## Exercise requirements
Transcription, pictures excluded: write out the data below exactly.

## Dataset excerpts
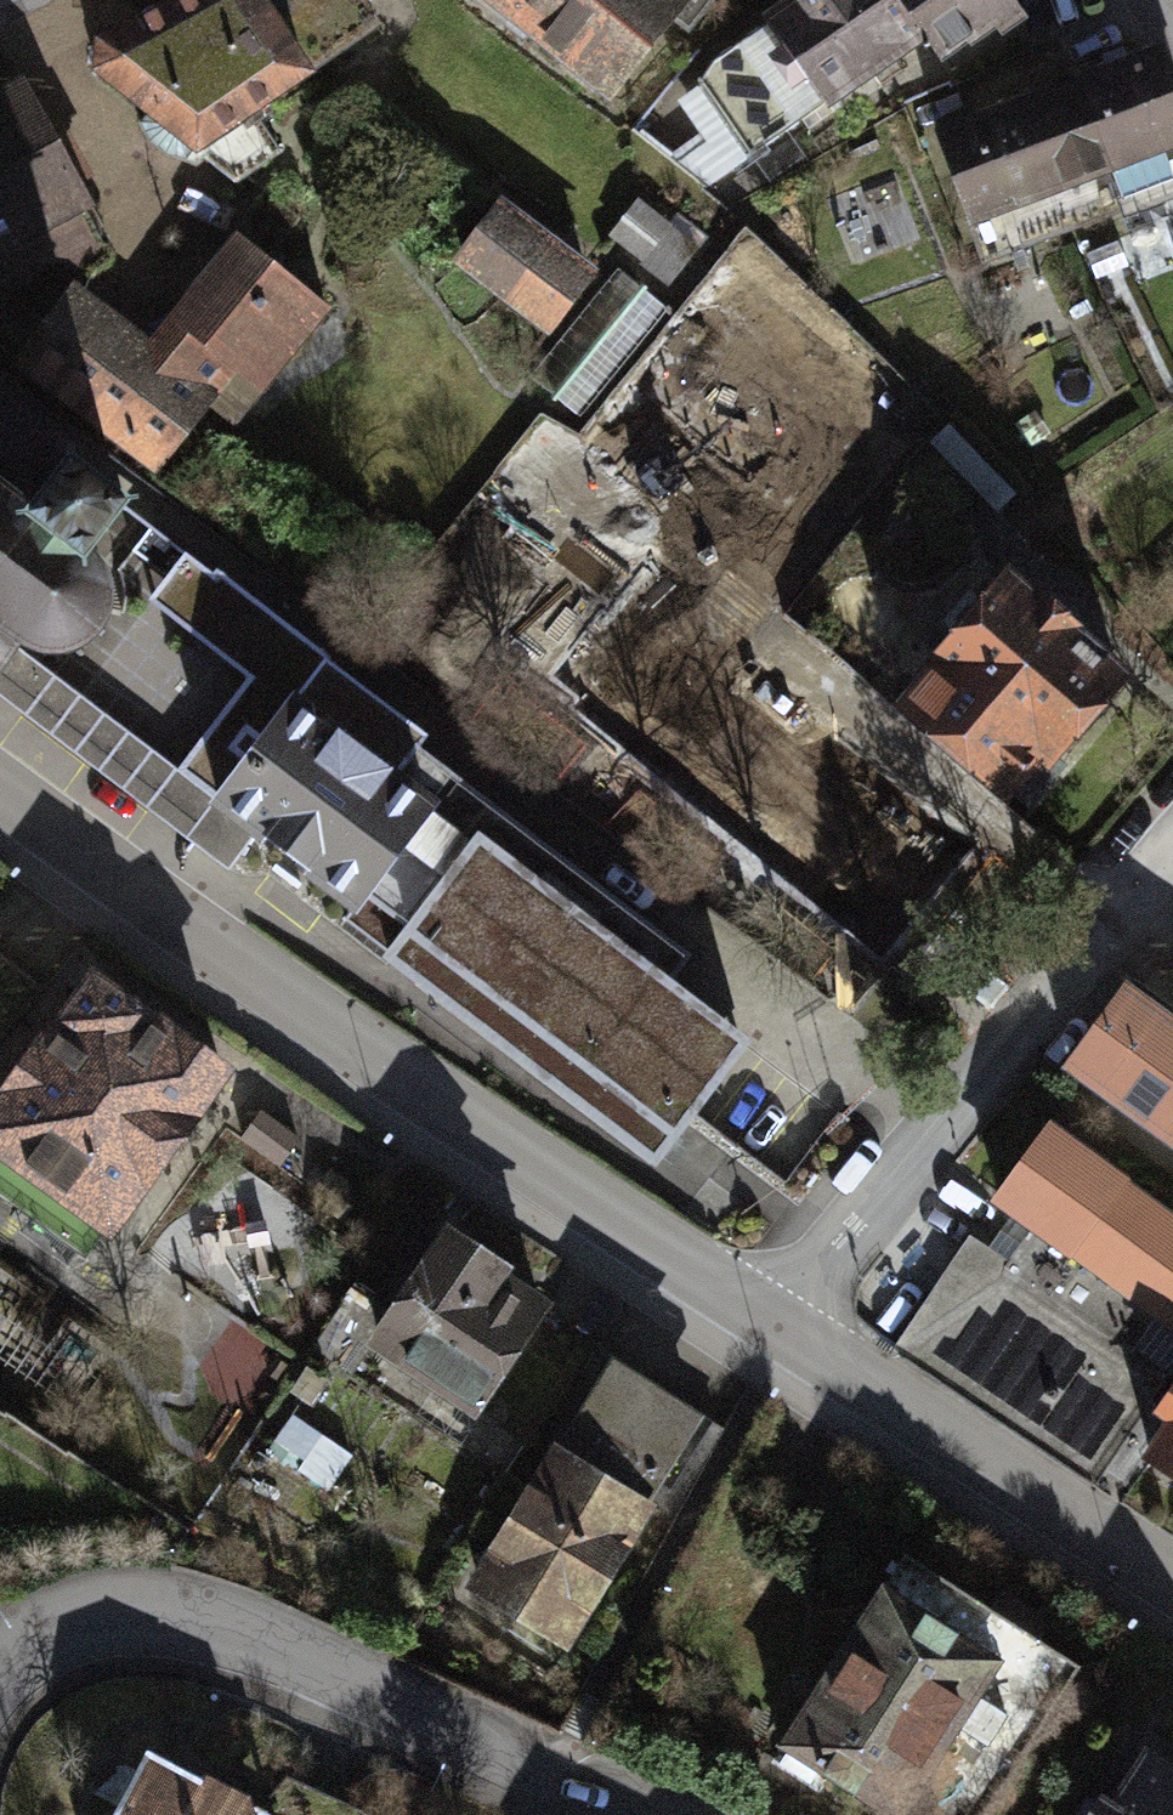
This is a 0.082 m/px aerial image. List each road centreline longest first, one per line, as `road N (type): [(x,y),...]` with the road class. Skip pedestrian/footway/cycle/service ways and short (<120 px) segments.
road 1 (residential): [(0,785),(279,988),(776,1323)]
road 2 (residential): [(648,1814),(227,1621),(143,1608),(76,1623),(0,1670)]
road 3 (residential): [(776,1323),(1172,857)]
road 4 (residential): [(776,1323),(1172,1579)]

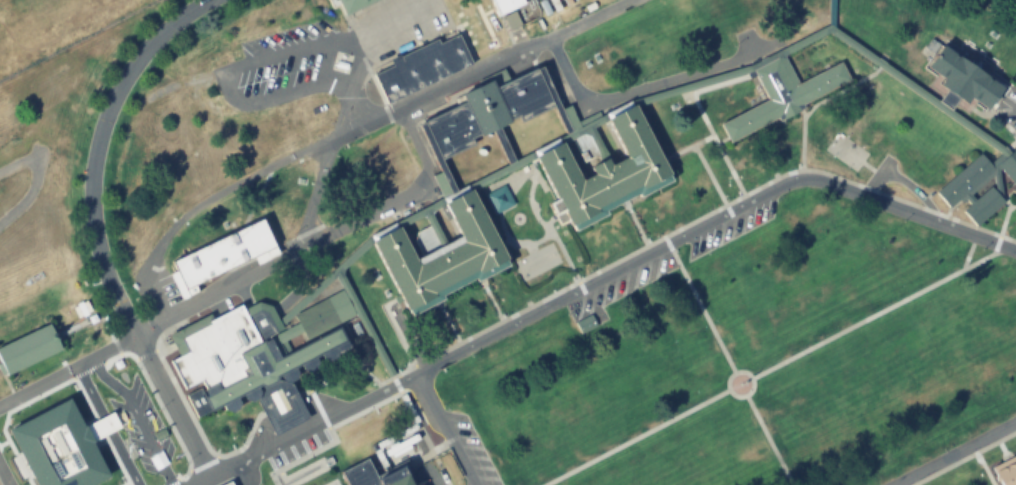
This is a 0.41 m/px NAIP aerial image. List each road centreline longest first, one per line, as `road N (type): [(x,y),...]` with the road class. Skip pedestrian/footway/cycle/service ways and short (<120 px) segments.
road 1 (residential): [(1015,256),(824,180),(787,181),(434,362),(426,389)]
road 2 (residential): [(207,0),(147,44),(120,86),(88,196),(99,256),(199,479),(187,484)]
road 3 (residential): [(415,0),(381,38),(344,36),(159,93)]

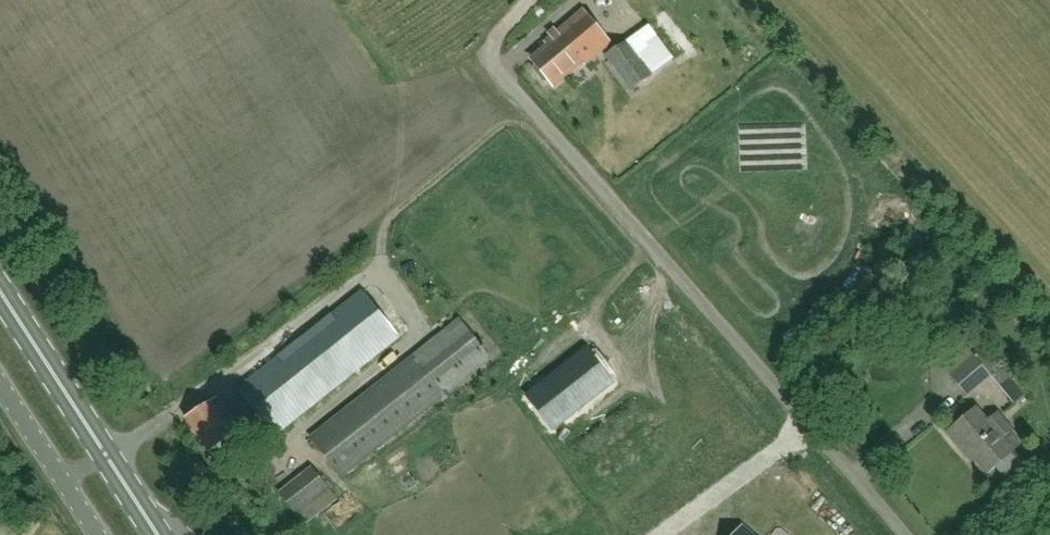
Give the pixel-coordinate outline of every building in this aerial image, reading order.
[(535,61),(534,69),(544,82),(552,82),(554,83),(581,61),(595,49),(573,22),(571,23),(552,38),(555,42),(534,59),(535,61)] [(630,91),(652,76),(626,40),(605,55),(630,91)] [(275,436),(399,337),(363,291),(238,390),(275,436)] [(491,359),(460,321),(311,438),(341,477),(491,359)] [(613,383),(588,350),(527,396),(553,430),(613,383)] [(975,356),(951,376),(968,396),(991,377),(1011,401),(1023,391),(989,350),(977,360),(975,356)] [(240,431),(219,399),(187,420),(209,452),(240,431)] [(1024,463),(1014,452),(1003,439),(1012,430),(998,413),(988,421),(977,408),(946,433),(966,457),(969,454),(986,475),(995,468),(1005,479),(1024,463)] [(336,499),(311,467),(279,493),(304,524),(336,499)]
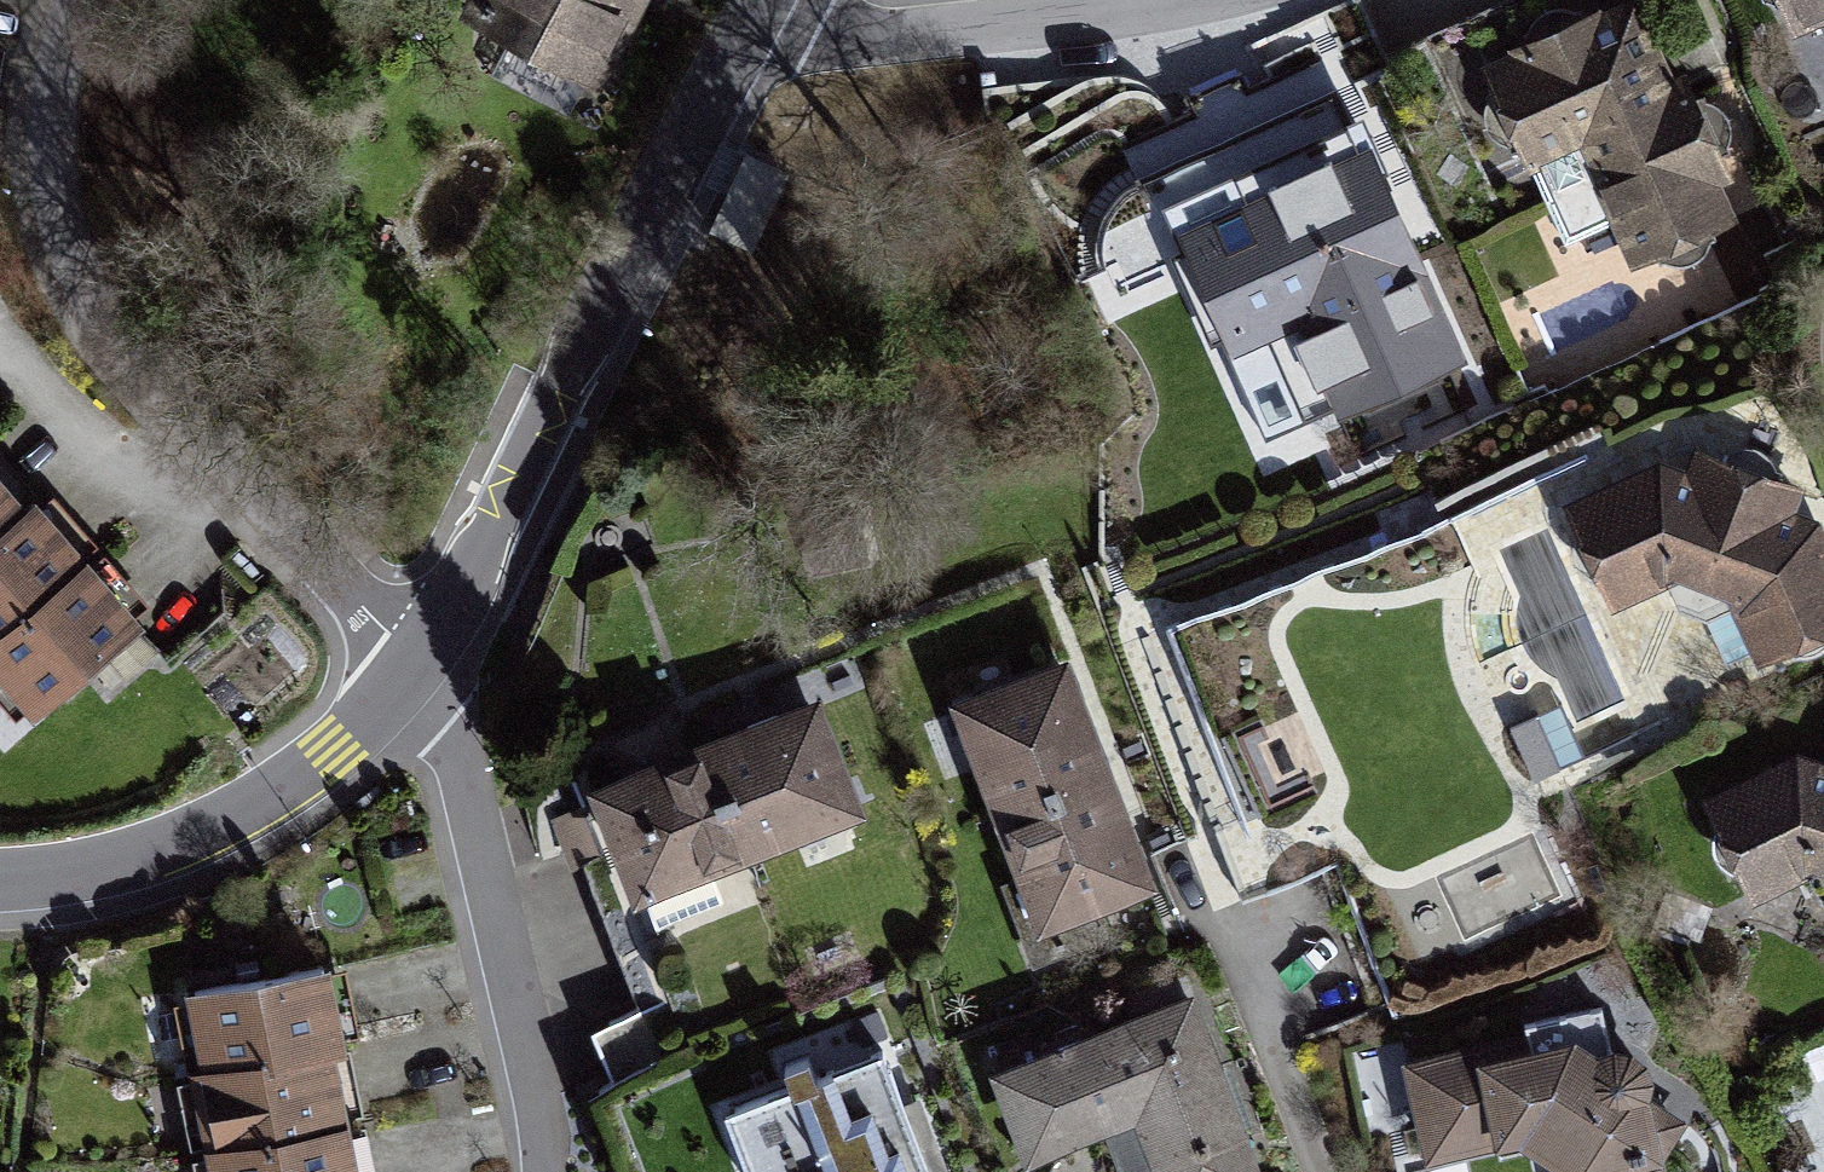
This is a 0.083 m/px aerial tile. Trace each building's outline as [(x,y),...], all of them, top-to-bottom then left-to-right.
[(474,7),(618,81),(660,0),(477,0),(474,7)] [(1823,28),(1823,0),(1799,0),(1813,33),(1823,28)] [(1498,61),(1555,197),(1610,175),(1591,130),(1636,111),(1626,86),(1667,69),(1639,2),(1498,61)] [(1678,95),(1667,69),(1626,86),(1636,111),(1591,130),(1610,175),(1555,197),(1573,240),(1627,218),(1647,265),(1738,227),(1722,189),(1740,181),(1700,85),(1678,95)] [(1324,71),(1125,151),(1249,456),(1448,375),(1324,71)] [(1571,498),(1615,608),(1682,579),(1730,601),(1760,670),(1823,641),(1823,545),(1798,483),(1704,445),(1571,498)] [(37,496),(0,453),(0,527),(37,496)] [(0,527),(0,636),(98,553),(44,490),(37,496),(0,527)] [(1556,775),(1636,745),(1540,490),(1170,628),(1271,896),(1341,870),(1400,1025),(1619,943),(1556,775)] [(0,636),(0,678),(31,714),(150,614),(98,553),(0,636)] [(1118,770),(1074,651),(956,695),(1000,814),(1118,770)] [(838,691),(723,732),(768,855),(882,814),(838,691)] [(723,732),(609,773),(653,896),(768,855),(723,732)] [(1709,787),(1753,905),(1820,876),(1823,878),(1823,740),(1709,787)] [(1162,890),(1118,770),(1000,814),(1044,933),(1162,890)] [(346,957),(205,987),(221,1062),(350,1034),(362,1031),(346,957)] [(996,1063),(1033,1160),(1114,1129),(1130,1171),(1268,1171),(1197,987),(996,1063)] [(1405,1055),(1426,1161),(1520,1144),(1559,1167),(1560,1171),(1671,1171),(1655,1073),(1580,1020),(1405,1055)] [(367,1113),(350,1034),(221,1062),(211,1064),(228,1143),(367,1113)] [(888,1046),(729,1104),(754,1171),(935,1171),(888,1046)] [(234,1171),(380,1171),(367,1113),(228,1143),(234,1171)]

## Task output
This is a 0.082 m/px aerial image. List each road centreline longest first, one per line, as `road N (type): [(x,y),...]` with the road class. Skip pedestrian/footway/cycle/service ways and short (<120 px) segments.
road 1 (residential): [(0,785),(279,988),(776,1323)]
road 2 (residential): [(648,1814),(227,1621),(143,1608),(76,1623),(0,1670)]
road 3 (residential): [(776,1323),(1172,857)]
road 4 (residential): [(776,1323),(1172,1579)]

This is a 0.41 m/px NAIP aerial image. List each road centreline longest first, one per line, as `road N (type): [(x,y),...]` with the road class. Skip pedestrian/footway/cycle/service ways and short (<120 px) segments.
road 1 (residential): [(1015,256),(824,180),(787,181),(434,362),(426,389)]
road 2 (residential): [(207,0),(147,44),(120,86),(88,196),(99,256),(199,479),(187,484)]
road 3 (residential): [(415,0),(381,38),(344,36),(159,93)]

Give the pixel-coordinate outline of every building in this aerial image, reading order.
[(535,61),(534,69),(544,82),(552,82),(554,83),(581,61),(595,49),(573,22),(571,23),(552,38),(555,42),(534,59),(535,61)] [(630,91),(652,76),(626,40),(605,55),(630,91)] [(275,436),(399,337),(363,291),(238,390),(275,436)] [(491,359),(460,321),(311,438),(341,477),(491,359)] [(613,383),(588,350),(527,396),(553,430),(613,383)] [(975,356),(951,376),(968,396),(991,377),(1011,401),(1023,391),(989,350),(977,360),(975,356)] [(240,431),(219,399),(187,420),(209,452),(240,431)] [(1024,463),(1014,452),(1003,439),(1012,430),(998,413),(988,421),(977,408),(946,433),(966,457),(969,454),(986,475),(995,468),(1005,479),(1024,463)] [(336,499),(311,467),(279,493),(304,524),(336,499)]
This is a 0.083 m/px aerial tile. Trace each building's outline as [(x,y),...], all of them, top-to-bottom then left-to-right.
[(474,7),(618,81),(660,0),(477,0),(474,7)] [(1823,28),(1823,0),(1799,0),(1813,33),(1823,28)] [(1498,61),(1555,197),(1610,175),(1591,130),(1636,111),(1626,86),(1667,69),(1639,2),(1498,61)] [(1678,95),(1667,69),(1626,86),(1636,111),(1591,130),(1610,175),(1555,197),(1573,240),(1627,218),(1647,265),(1738,227),(1722,189),(1740,181),(1700,85),(1678,95)] [(1324,71),(1125,151),(1249,456),(1448,375),(1324,71)] [(1571,498),(1615,608),(1682,579),(1730,601),(1760,670),(1823,641),(1823,545),(1798,483),(1704,445),(1571,498)] [(37,496),(0,453),(0,527),(37,496)] [(0,527),(0,636),(98,553),(44,490),(37,496),(0,527)] [(1556,775),(1636,745),(1540,490),(1170,628),(1271,896),(1341,870),(1400,1025),(1619,943),(1556,775)] [(0,636),(0,678),(31,714),(150,614),(98,553),(0,636)] [(1118,770),(1074,651),(956,695),(1000,814),(1118,770)] [(838,691),(723,732),(768,855),(882,814),(838,691)] [(723,732),(609,773),(653,896),(768,855),(723,732)] [(1709,787),(1753,905),(1820,876),(1823,878),(1823,740),(1709,787)] [(1162,890),(1118,770),(1000,814),(1044,933),(1162,890)] [(346,957),(205,987),(221,1062),(350,1034),(362,1031),(346,957)] [(996,1063),(1033,1160),(1114,1129),(1130,1171),(1268,1171),(1197,987),(996,1063)] [(1405,1055),(1426,1161),(1520,1144),(1559,1167),(1560,1171),(1671,1171),(1655,1073),(1580,1020),(1405,1055)] [(367,1113),(350,1034),(221,1062),(211,1064),(228,1143),(367,1113)] [(888,1046),(729,1104),(754,1171),(935,1171),(888,1046)] [(234,1171),(380,1171),(367,1113),(228,1143),(234,1171)]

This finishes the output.